_What is expected_: Your answer must be an exact transcription of every record below, with the pictures omitted.

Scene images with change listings
※ ※ ※

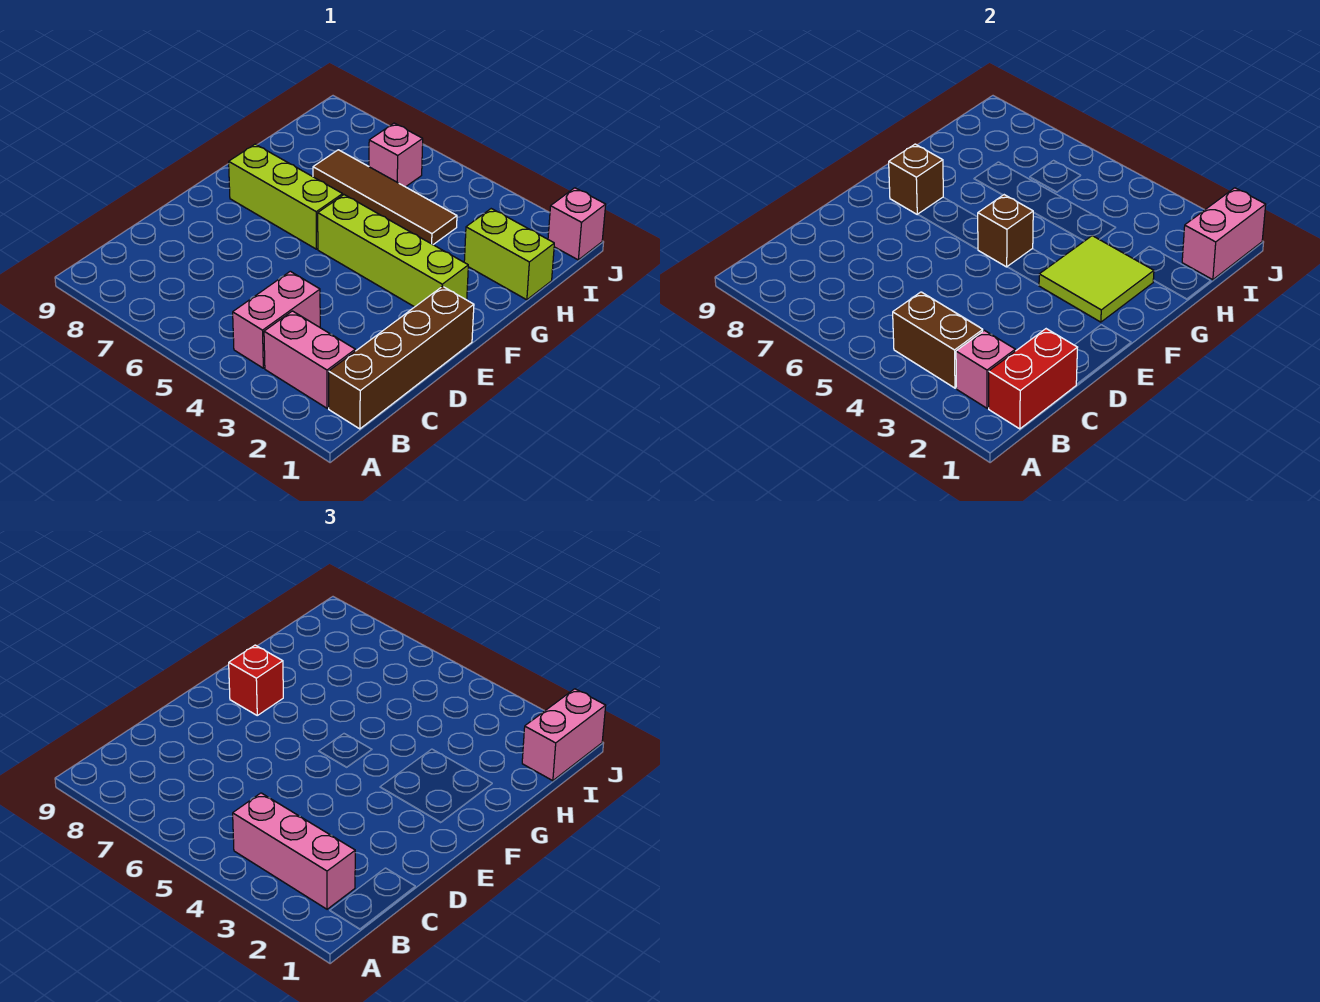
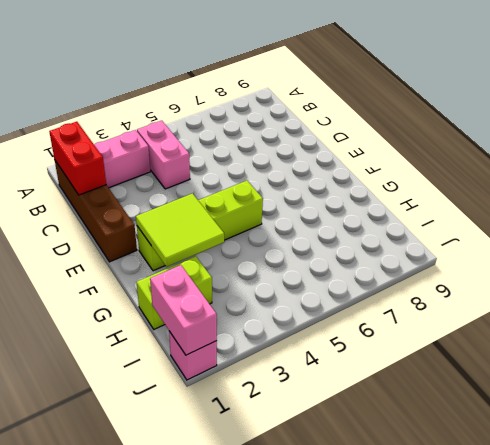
none -> lime brick F6:F8 level 1
none -> brown tile H4:H7 level 1
none -> pink brick I6 level 1

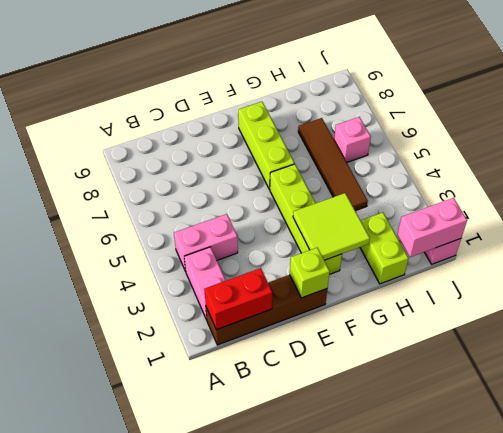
lime brick E1 level 2 -> none
none -> pink brick B2 level 2
none -> brown brick B3:B4 level 2
none -> brown brick F5 level 2

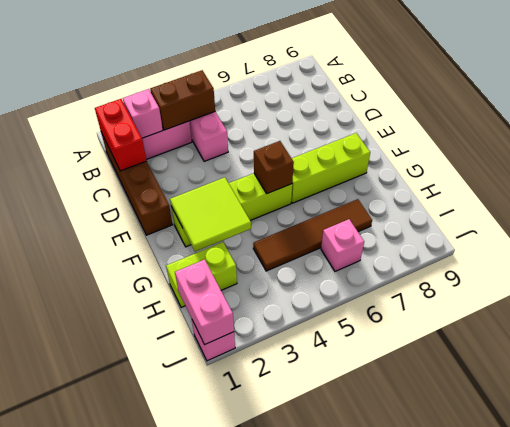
none -> brown brick F8 level 2
none -> pink brick B2:B4 level 3
none -> red brick F8 level 3

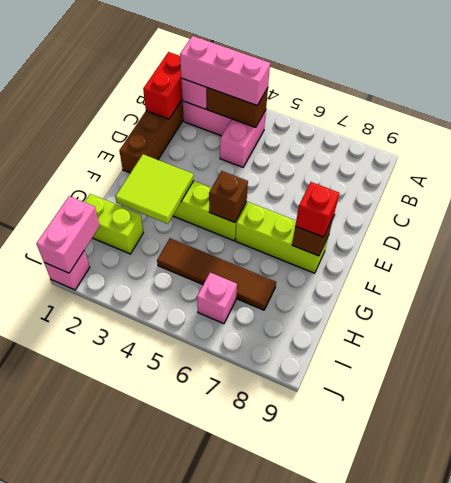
none -> pink brick I1:J1 level 3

※ ※ ※

_Answer to the exercise_:
none -> lime brick F6:F8 level 1
none -> brown tile H4:H7 level 1
none -> pink brick I6 level 1

lime brick E1 level 2 -> none
none -> pink brick B2 level 2
none -> brown brick B3:B4 level 2
none -> brown brick F5 level 2

none -> brown brick F8 level 2
none -> pink brick B2:B4 level 3
none -> red brick F8 level 3

none -> pink brick I1:J1 level 3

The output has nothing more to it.